== DIRECTIONS ==
Would you please print the data a second time, exactly as it stands?

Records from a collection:
/---
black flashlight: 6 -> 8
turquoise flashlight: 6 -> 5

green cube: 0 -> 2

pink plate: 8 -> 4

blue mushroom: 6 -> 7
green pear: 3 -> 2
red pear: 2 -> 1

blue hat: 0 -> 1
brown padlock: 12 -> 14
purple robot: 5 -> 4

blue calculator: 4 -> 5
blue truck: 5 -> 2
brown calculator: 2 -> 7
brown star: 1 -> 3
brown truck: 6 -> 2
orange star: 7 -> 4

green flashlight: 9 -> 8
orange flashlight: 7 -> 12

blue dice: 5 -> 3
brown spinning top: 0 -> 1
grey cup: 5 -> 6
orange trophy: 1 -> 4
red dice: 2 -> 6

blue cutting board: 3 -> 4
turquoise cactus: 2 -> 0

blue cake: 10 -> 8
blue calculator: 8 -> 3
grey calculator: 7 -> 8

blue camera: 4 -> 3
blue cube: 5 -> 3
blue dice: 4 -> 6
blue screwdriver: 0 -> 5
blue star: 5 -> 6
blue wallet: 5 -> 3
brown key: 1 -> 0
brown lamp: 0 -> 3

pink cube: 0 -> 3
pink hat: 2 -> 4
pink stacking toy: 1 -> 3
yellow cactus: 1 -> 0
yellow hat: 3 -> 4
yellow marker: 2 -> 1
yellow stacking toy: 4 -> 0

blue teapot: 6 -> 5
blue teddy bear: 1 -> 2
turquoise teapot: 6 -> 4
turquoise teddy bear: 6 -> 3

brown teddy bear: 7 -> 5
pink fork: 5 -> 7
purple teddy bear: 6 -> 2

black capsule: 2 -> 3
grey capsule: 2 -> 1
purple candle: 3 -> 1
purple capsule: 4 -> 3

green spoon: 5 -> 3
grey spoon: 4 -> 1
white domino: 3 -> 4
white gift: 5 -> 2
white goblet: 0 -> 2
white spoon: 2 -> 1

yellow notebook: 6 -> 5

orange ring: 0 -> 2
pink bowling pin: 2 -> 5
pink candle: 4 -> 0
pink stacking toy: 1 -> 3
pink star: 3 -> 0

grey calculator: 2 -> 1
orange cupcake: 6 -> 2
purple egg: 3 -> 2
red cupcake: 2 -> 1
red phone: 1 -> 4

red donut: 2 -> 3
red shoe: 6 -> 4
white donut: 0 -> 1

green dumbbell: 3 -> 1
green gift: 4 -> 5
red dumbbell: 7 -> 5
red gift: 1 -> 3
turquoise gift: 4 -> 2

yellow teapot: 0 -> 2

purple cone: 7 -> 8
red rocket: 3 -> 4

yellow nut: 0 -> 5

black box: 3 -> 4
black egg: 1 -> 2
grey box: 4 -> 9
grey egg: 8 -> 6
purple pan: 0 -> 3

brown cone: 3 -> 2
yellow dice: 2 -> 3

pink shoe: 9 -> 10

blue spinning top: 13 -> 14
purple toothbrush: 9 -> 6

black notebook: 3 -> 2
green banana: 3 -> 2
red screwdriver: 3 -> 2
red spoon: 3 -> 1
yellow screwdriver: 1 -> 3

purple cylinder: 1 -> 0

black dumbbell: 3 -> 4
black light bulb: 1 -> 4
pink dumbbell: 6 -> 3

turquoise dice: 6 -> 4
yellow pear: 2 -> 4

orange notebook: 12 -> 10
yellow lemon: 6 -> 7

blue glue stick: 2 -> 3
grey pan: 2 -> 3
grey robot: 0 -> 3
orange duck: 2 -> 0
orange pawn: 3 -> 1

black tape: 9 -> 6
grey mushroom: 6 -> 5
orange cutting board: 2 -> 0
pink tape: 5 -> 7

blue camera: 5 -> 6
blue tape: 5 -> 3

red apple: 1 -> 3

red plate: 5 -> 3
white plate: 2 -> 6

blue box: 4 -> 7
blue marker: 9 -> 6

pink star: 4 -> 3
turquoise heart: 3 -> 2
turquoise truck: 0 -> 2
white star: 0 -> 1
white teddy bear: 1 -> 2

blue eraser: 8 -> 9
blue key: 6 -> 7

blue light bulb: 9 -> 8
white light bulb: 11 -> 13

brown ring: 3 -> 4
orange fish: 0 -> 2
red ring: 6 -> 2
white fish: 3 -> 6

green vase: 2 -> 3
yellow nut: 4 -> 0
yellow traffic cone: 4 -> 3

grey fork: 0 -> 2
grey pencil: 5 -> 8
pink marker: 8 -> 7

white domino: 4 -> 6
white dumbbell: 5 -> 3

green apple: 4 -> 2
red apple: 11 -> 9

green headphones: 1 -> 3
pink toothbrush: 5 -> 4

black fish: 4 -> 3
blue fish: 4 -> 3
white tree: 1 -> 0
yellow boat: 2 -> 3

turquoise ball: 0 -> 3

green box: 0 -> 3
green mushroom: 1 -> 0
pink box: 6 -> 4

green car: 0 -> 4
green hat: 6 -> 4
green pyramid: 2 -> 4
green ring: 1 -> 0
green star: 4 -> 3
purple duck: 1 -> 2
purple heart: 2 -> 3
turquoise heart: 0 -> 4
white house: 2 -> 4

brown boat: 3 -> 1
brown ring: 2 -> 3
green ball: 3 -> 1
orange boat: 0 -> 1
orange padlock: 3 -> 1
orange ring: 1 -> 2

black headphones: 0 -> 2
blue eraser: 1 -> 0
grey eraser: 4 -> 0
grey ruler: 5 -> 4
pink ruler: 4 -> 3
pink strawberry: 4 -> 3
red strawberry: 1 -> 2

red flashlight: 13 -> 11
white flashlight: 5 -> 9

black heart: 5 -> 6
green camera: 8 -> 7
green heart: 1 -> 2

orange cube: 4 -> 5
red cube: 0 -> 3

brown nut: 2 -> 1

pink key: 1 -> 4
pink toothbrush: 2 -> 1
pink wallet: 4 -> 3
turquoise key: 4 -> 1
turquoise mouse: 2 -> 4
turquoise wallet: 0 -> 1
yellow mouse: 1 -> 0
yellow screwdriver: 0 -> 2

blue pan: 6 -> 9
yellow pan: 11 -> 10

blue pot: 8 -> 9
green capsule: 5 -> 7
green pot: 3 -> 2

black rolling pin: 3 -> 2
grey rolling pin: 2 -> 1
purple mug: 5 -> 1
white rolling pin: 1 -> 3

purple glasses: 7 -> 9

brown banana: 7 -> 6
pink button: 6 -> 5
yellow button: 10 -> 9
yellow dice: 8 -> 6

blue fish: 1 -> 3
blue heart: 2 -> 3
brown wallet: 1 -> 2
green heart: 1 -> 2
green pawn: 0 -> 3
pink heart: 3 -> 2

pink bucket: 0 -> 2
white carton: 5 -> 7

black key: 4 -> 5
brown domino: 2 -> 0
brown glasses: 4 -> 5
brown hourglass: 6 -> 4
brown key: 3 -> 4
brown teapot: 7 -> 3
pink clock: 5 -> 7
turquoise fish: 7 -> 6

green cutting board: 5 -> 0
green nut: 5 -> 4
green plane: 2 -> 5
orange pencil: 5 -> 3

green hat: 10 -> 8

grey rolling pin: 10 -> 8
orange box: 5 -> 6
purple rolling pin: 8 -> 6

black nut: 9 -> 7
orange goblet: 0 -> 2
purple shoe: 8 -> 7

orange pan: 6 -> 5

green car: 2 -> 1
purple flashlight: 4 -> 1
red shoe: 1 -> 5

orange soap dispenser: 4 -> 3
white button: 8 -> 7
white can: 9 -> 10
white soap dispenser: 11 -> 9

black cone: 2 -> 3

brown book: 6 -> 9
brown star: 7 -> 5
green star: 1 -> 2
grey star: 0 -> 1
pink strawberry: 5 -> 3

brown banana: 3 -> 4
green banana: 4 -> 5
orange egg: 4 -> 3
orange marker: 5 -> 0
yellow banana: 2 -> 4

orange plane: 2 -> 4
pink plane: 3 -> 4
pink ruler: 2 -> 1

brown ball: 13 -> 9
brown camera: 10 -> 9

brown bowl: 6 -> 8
\---
== REPLY TO THE TASK ==
black flashlight: 6 -> 8
turquoise flashlight: 6 -> 5

green cube: 0 -> 2

pink plate: 8 -> 4

blue mushroom: 6 -> 7
green pear: 3 -> 2
red pear: 2 -> 1

blue hat: 0 -> 1
brown padlock: 12 -> 14
purple robot: 5 -> 4

blue calculator: 4 -> 5
blue truck: 5 -> 2
brown calculator: 2 -> 7
brown star: 1 -> 3
brown truck: 6 -> 2
orange star: 7 -> 4

green flashlight: 9 -> 8
orange flashlight: 7 -> 12

blue dice: 5 -> 3
brown spinning top: 0 -> 1
grey cup: 5 -> 6
orange trophy: 1 -> 4
red dice: 2 -> 6

blue cutting board: 3 -> 4
turquoise cactus: 2 -> 0

blue cake: 10 -> 8
blue calculator: 8 -> 3
grey calculator: 7 -> 8

blue camera: 4 -> 3
blue cube: 5 -> 3
blue dice: 4 -> 6
blue screwdriver: 0 -> 5
blue star: 5 -> 6
blue wallet: 5 -> 3
brown key: 1 -> 0
brown lamp: 0 -> 3

pink cube: 0 -> 3
pink hat: 2 -> 4
pink stacking toy: 1 -> 3
yellow cactus: 1 -> 0
yellow hat: 3 -> 4
yellow marker: 2 -> 1
yellow stacking toy: 4 -> 0

blue teapot: 6 -> 5
blue teddy bear: 1 -> 2
turquoise teapot: 6 -> 4
turquoise teddy bear: 6 -> 3

brown teddy bear: 7 -> 5
pink fork: 5 -> 7
purple teddy bear: 6 -> 2

black capsule: 2 -> 3
grey capsule: 2 -> 1
purple candle: 3 -> 1
purple capsule: 4 -> 3

green spoon: 5 -> 3
grey spoon: 4 -> 1
white domino: 3 -> 4
white gift: 5 -> 2
white goblet: 0 -> 2
white spoon: 2 -> 1

yellow notebook: 6 -> 5

orange ring: 0 -> 2
pink bowling pin: 2 -> 5
pink candle: 4 -> 0
pink stacking toy: 1 -> 3
pink star: 3 -> 0

grey calculator: 2 -> 1
orange cupcake: 6 -> 2
purple egg: 3 -> 2
red cupcake: 2 -> 1
red phone: 1 -> 4

red donut: 2 -> 3
red shoe: 6 -> 4
white donut: 0 -> 1

green dumbbell: 3 -> 1
green gift: 4 -> 5
red dumbbell: 7 -> 5
red gift: 1 -> 3
turquoise gift: 4 -> 2

yellow teapot: 0 -> 2

purple cone: 7 -> 8
red rocket: 3 -> 4

yellow nut: 0 -> 5

black box: 3 -> 4
black egg: 1 -> 2
grey box: 4 -> 9
grey egg: 8 -> 6
purple pan: 0 -> 3

brown cone: 3 -> 2
yellow dice: 2 -> 3

pink shoe: 9 -> 10

blue spinning top: 13 -> 14
purple toothbrush: 9 -> 6

black notebook: 3 -> 2
green banana: 3 -> 2
red screwdriver: 3 -> 2
red spoon: 3 -> 1
yellow screwdriver: 1 -> 3

purple cylinder: 1 -> 0

black dumbbell: 3 -> 4
black light bulb: 1 -> 4
pink dumbbell: 6 -> 3

turquoise dice: 6 -> 4
yellow pear: 2 -> 4

orange notebook: 12 -> 10
yellow lemon: 6 -> 7

blue glue stick: 2 -> 3
grey pan: 2 -> 3
grey robot: 0 -> 3
orange duck: 2 -> 0
orange pawn: 3 -> 1

black tape: 9 -> 6
grey mushroom: 6 -> 5
orange cutting board: 2 -> 0
pink tape: 5 -> 7

blue camera: 5 -> 6
blue tape: 5 -> 3

red apple: 1 -> 3

red plate: 5 -> 3
white plate: 2 -> 6

blue box: 4 -> 7
blue marker: 9 -> 6

pink star: 4 -> 3
turquoise heart: 3 -> 2
turquoise truck: 0 -> 2
white star: 0 -> 1
white teddy bear: 1 -> 2

blue eraser: 8 -> 9
blue key: 6 -> 7

blue light bulb: 9 -> 8
white light bulb: 11 -> 13

brown ring: 3 -> 4
orange fish: 0 -> 2
red ring: 6 -> 2
white fish: 3 -> 6

green vase: 2 -> 3
yellow nut: 4 -> 0
yellow traffic cone: 4 -> 3

grey fork: 0 -> 2
grey pencil: 5 -> 8
pink marker: 8 -> 7

white domino: 4 -> 6
white dumbbell: 5 -> 3

green apple: 4 -> 2
red apple: 11 -> 9

green headphones: 1 -> 3
pink toothbrush: 5 -> 4

black fish: 4 -> 3
blue fish: 4 -> 3
white tree: 1 -> 0
yellow boat: 2 -> 3

turquoise ball: 0 -> 3

green box: 0 -> 3
green mushroom: 1 -> 0
pink box: 6 -> 4

green car: 0 -> 4
green hat: 6 -> 4
green pyramid: 2 -> 4
green ring: 1 -> 0
green star: 4 -> 3
purple duck: 1 -> 2
purple heart: 2 -> 3
turquoise heart: 0 -> 4
white house: 2 -> 4

brown boat: 3 -> 1
brown ring: 2 -> 3
green ball: 3 -> 1
orange boat: 0 -> 1
orange padlock: 3 -> 1
orange ring: 1 -> 2

black headphones: 0 -> 2
blue eraser: 1 -> 0
grey eraser: 4 -> 0
grey ruler: 5 -> 4
pink ruler: 4 -> 3
pink strawberry: 4 -> 3
red strawberry: 1 -> 2

red flashlight: 13 -> 11
white flashlight: 5 -> 9

black heart: 5 -> 6
green camera: 8 -> 7
green heart: 1 -> 2

orange cube: 4 -> 5
red cube: 0 -> 3

brown nut: 2 -> 1

pink key: 1 -> 4
pink toothbrush: 2 -> 1
pink wallet: 4 -> 3
turquoise key: 4 -> 1
turquoise mouse: 2 -> 4
turquoise wallet: 0 -> 1
yellow mouse: 1 -> 0
yellow screwdriver: 0 -> 2

blue pan: 6 -> 9
yellow pan: 11 -> 10

blue pot: 8 -> 9
green capsule: 5 -> 7
green pot: 3 -> 2

black rolling pin: 3 -> 2
grey rolling pin: 2 -> 1
purple mug: 5 -> 1
white rolling pin: 1 -> 3

purple glasses: 7 -> 9

brown banana: 7 -> 6
pink button: 6 -> 5
yellow button: 10 -> 9
yellow dice: 8 -> 6

blue fish: 1 -> 3
blue heart: 2 -> 3
brown wallet: 1 -> 2
green heart: 1 -> 2
green pawn: 0 -> 3
pink heart: 3 -> 2

pink bucket: 0 -> 2
white carton: 5 -> 7

black key: 4 -> 5
brown domino: 2 -> 0
brown glasses: 4 -> 5
brown hourglass: 6 -> 4
brown key: 3 -> 4
brown teapot: 7 -> 3
pink clock: 5 -> 7
turquoise fish: 7 -> 6

green cutting board: 5 -> 0
green nut: 5 -> 4
green plane: 2 -> 5
orange pencil: 5 -> 3

green hat: 10 -> 8

grey rolling pin: 10 -> 8
orange box: 5 -> 6
purple rolling pin: 8 -> 6

black nut: 9 -> 7
orange goblet: 0 -> 2
purple shoe: 8 -> 7

orange pan: 6 -> 5

green car: 2 -> 1
purple flashlight: 4 -> 1
red shoe: 1 -> 5

orange soap dispenser: 4 -> 3
white button: 8 -> 7
white can: 9 -> 10
white soap dispenser: 11 -> 9

black cone: 2 -> 3

brown book: 6 -> 9
brown star: 7 -> 5
green star: 1 -> 2
grey star: 0 -> 1
pink strawberry: 5 -> 3

brown banana: 3 -> 4
green banana: 4 -> 5
orange egg: 4 -> 3
orange marker: 5 -> 0
yellow banana: 2 -> 4

orange plane: 2 -> 4
pink plane: 3 -> 4
pink ruler: 2 -> 1

brown ball: 13 -> 9
brown camera: 10 -> 9

brown bowl: 6 -> 8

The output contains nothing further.